> **Written instruction**: Find each line in the entries below that contains the string "kern" and copy those lines.

:: Extracted information

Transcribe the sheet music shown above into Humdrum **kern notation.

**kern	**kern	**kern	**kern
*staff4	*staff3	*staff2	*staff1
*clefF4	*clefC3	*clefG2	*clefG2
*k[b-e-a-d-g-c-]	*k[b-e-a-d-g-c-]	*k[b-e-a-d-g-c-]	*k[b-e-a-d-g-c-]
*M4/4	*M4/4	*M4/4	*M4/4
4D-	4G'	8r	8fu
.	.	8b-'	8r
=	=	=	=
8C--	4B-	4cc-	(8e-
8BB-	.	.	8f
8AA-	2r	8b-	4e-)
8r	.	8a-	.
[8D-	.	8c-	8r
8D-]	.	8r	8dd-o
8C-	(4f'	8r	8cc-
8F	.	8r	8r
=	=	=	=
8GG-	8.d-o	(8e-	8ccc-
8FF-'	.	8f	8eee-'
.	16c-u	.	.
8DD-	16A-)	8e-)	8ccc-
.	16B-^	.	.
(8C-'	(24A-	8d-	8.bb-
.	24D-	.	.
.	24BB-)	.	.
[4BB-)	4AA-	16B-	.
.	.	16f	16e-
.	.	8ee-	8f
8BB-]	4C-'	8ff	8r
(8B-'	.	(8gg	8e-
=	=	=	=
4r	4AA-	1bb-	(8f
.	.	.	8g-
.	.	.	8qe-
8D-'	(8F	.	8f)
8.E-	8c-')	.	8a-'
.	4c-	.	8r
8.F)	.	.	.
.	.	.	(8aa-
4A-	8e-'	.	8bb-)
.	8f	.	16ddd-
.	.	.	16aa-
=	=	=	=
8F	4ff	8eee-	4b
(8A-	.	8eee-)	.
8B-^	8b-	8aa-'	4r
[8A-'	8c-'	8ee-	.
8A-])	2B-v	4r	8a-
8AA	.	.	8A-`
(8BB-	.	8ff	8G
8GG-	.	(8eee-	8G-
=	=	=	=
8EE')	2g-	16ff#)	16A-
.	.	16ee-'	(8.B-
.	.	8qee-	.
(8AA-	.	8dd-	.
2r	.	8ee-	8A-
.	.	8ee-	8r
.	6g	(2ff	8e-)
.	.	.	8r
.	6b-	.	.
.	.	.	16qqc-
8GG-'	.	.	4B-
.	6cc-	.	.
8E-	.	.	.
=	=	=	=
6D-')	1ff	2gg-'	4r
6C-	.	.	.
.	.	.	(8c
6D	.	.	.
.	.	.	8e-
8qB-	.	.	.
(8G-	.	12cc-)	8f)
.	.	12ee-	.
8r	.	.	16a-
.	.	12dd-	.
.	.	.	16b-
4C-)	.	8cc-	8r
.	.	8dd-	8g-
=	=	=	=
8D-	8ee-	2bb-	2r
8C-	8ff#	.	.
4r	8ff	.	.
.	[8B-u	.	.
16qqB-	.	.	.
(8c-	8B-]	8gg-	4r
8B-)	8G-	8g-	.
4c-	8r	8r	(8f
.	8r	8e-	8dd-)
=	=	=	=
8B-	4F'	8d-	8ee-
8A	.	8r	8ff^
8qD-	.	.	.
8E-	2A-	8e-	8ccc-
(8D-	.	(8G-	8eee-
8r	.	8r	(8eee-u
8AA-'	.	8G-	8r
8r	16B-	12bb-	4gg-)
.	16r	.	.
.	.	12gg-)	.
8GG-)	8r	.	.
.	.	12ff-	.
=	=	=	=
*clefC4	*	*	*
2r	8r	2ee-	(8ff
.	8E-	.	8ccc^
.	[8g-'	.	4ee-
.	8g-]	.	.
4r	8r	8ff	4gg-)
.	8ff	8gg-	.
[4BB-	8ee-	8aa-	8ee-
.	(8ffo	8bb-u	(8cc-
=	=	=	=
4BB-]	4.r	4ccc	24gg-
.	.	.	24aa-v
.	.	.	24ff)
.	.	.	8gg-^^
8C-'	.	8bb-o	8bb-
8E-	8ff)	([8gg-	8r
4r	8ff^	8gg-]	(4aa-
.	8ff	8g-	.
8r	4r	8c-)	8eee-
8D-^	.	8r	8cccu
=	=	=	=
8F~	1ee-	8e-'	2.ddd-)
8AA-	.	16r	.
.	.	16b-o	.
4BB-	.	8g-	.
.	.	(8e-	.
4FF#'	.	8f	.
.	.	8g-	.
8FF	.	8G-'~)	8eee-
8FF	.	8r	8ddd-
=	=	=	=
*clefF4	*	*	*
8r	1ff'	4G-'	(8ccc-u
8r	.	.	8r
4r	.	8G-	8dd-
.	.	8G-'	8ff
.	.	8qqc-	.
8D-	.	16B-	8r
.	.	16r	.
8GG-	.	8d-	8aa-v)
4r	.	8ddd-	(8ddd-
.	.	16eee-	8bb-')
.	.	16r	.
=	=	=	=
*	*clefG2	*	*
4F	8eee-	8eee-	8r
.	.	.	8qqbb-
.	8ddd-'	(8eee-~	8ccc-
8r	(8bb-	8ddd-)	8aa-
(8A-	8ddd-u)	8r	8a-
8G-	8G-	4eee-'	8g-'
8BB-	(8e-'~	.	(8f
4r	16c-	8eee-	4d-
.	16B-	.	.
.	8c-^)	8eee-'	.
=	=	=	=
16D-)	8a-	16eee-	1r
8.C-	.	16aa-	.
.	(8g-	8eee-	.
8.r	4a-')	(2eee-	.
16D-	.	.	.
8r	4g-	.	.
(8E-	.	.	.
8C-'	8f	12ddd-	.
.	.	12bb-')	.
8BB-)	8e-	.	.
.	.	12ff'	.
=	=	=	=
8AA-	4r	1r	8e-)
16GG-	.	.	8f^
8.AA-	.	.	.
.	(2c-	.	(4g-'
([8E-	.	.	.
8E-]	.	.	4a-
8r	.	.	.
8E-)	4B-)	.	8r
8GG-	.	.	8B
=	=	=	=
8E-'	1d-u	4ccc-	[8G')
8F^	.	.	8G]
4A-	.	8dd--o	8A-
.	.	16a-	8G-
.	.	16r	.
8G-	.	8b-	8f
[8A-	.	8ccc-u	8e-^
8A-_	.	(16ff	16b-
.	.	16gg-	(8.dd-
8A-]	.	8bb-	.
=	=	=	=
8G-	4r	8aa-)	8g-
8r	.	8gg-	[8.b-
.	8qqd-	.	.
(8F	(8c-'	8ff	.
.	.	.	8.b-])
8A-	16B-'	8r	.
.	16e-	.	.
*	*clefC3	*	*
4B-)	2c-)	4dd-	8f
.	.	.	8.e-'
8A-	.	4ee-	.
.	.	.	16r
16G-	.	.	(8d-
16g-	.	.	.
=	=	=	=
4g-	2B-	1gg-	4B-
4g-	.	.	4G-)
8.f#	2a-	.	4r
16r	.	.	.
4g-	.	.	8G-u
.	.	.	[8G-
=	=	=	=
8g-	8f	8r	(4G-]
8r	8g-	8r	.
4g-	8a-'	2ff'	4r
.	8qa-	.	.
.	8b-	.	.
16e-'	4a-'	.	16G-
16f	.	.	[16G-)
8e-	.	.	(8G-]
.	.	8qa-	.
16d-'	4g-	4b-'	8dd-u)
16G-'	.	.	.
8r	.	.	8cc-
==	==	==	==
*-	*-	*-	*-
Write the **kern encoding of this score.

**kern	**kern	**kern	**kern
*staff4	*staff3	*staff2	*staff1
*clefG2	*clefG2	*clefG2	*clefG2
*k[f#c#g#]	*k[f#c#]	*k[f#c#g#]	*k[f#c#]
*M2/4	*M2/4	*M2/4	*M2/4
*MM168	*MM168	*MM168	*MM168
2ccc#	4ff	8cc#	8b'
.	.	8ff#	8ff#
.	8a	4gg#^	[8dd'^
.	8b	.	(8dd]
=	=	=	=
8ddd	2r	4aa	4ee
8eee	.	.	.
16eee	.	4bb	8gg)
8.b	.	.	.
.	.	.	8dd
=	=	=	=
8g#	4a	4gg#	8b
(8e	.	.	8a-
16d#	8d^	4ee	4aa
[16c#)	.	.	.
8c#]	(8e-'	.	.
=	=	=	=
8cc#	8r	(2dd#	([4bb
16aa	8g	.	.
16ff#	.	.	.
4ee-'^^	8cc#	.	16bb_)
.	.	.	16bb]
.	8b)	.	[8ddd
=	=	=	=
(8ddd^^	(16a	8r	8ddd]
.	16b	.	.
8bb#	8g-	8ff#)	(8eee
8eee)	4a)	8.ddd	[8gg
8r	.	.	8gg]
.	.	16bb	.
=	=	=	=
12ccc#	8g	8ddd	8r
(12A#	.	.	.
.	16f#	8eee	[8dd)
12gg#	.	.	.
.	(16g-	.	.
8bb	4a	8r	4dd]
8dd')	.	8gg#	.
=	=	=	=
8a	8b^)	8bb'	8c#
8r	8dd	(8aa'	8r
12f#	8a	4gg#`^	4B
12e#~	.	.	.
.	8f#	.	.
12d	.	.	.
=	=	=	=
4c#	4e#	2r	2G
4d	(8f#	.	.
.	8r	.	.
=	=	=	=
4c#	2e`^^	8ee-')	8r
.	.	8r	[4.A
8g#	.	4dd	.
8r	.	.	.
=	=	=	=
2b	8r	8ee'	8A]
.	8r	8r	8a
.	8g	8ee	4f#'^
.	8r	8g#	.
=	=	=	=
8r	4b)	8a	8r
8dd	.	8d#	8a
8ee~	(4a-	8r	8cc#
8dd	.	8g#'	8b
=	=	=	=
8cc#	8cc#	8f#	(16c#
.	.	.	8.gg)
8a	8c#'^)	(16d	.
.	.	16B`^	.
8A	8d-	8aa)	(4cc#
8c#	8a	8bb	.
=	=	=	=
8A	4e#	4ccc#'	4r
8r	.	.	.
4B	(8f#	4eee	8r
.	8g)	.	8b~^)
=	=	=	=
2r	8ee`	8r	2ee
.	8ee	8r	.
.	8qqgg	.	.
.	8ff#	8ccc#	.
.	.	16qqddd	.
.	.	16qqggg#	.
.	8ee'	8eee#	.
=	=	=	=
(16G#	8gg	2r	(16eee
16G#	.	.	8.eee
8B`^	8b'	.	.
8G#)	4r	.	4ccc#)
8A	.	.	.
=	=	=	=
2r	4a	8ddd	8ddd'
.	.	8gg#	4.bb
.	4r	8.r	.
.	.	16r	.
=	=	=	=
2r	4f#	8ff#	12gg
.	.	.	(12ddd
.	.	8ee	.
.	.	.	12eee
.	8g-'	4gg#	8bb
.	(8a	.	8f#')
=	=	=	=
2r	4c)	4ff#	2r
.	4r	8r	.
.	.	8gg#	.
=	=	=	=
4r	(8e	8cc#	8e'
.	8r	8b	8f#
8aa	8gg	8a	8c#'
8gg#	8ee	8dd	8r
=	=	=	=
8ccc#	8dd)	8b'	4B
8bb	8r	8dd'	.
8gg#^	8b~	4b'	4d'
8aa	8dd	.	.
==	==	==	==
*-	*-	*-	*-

::::

> **Output for this exercise**:
Transcribe the sheet music shown above into Humdrum **kern notation.
**kern	**kern	**kern	**kern
Write the **kern encoding of this score.
**kern	**kern	**kern	**kern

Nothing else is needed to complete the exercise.